» **Das Material**
- - - - -

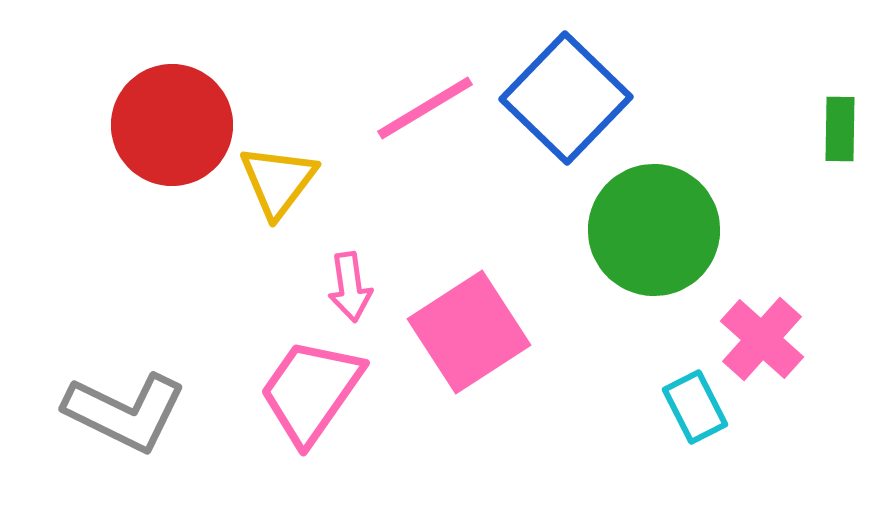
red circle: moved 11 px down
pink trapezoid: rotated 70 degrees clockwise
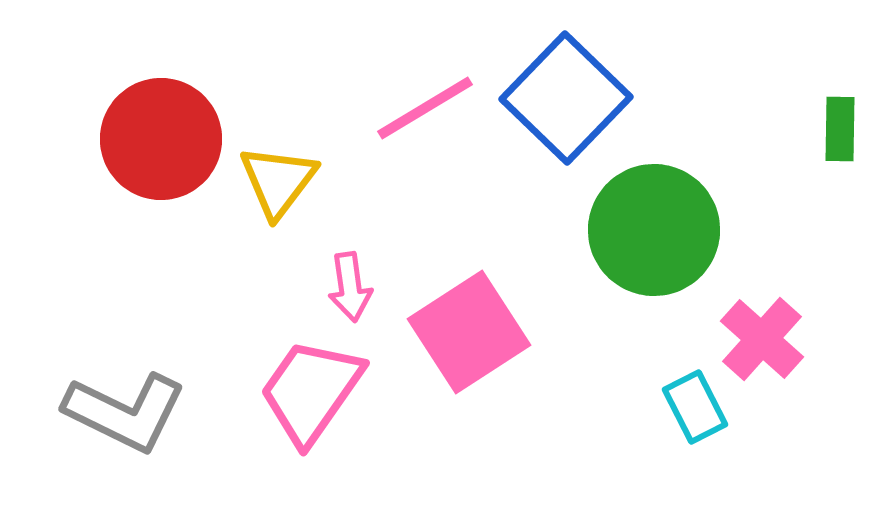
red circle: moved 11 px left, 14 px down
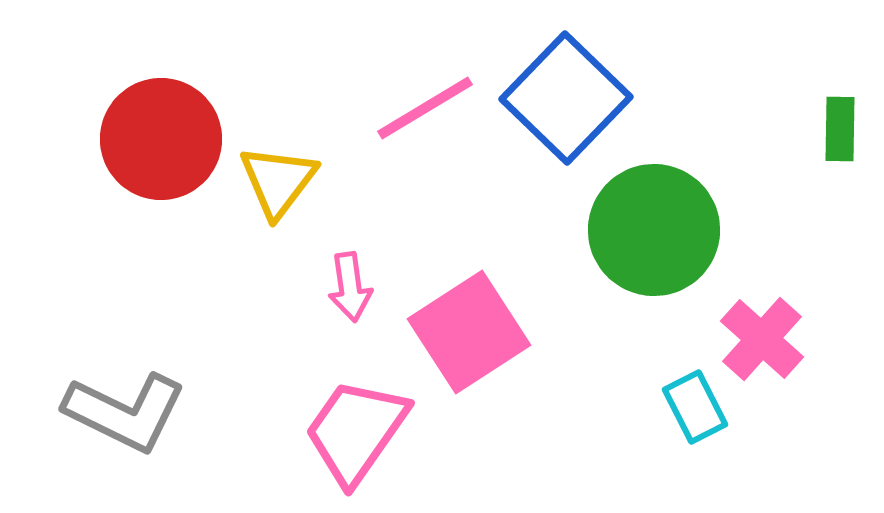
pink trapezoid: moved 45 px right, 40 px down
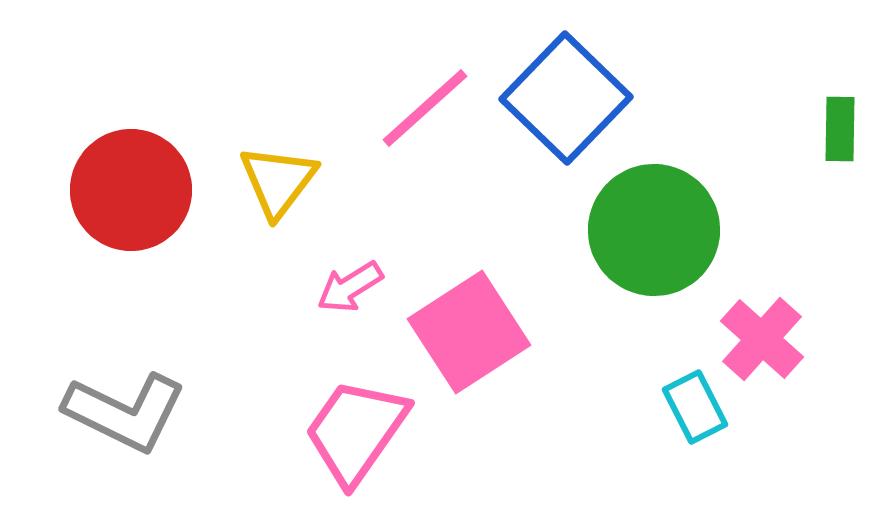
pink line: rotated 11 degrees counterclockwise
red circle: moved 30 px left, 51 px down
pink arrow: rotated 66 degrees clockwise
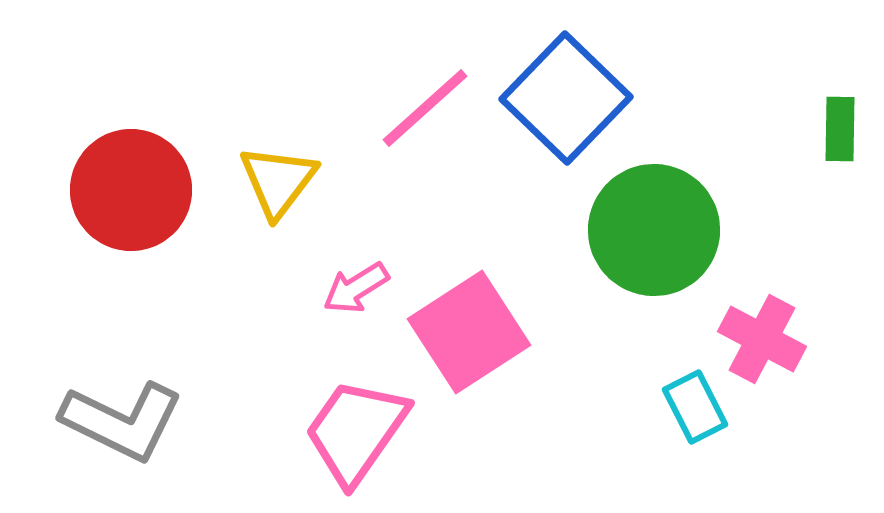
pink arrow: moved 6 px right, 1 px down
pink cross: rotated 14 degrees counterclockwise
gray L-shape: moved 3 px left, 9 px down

- - - - -

» **Zu lösende Aufgabe**
Bring alle Zeilen aus dem Material oben in die Form einer nummerierten Liste, ohne Leerzeilen. Die Bildangaben lässt du in der Antwort weg.

» **Erledigte Aufgabe**
1. red circle: moved 11 px down
2. pink trapezoid: rotated 70 degrees clockwise
3. red circle: moved 11 px left, 14 px down
4. pink trapezoid: moved 45 px right, 40 px down
5. pink line: rotated 11 degrees counterclockwise
6. red circle: moved 30 px left, 51 px down
7. pink arrow: rotated 66 degrees clockwise
8. pink arrow: moved 6 px right, 1 px down
9. pink cross: rotated 14 degrees counterclockwise
10. gray L-shape: moved 3 px left, 9 px down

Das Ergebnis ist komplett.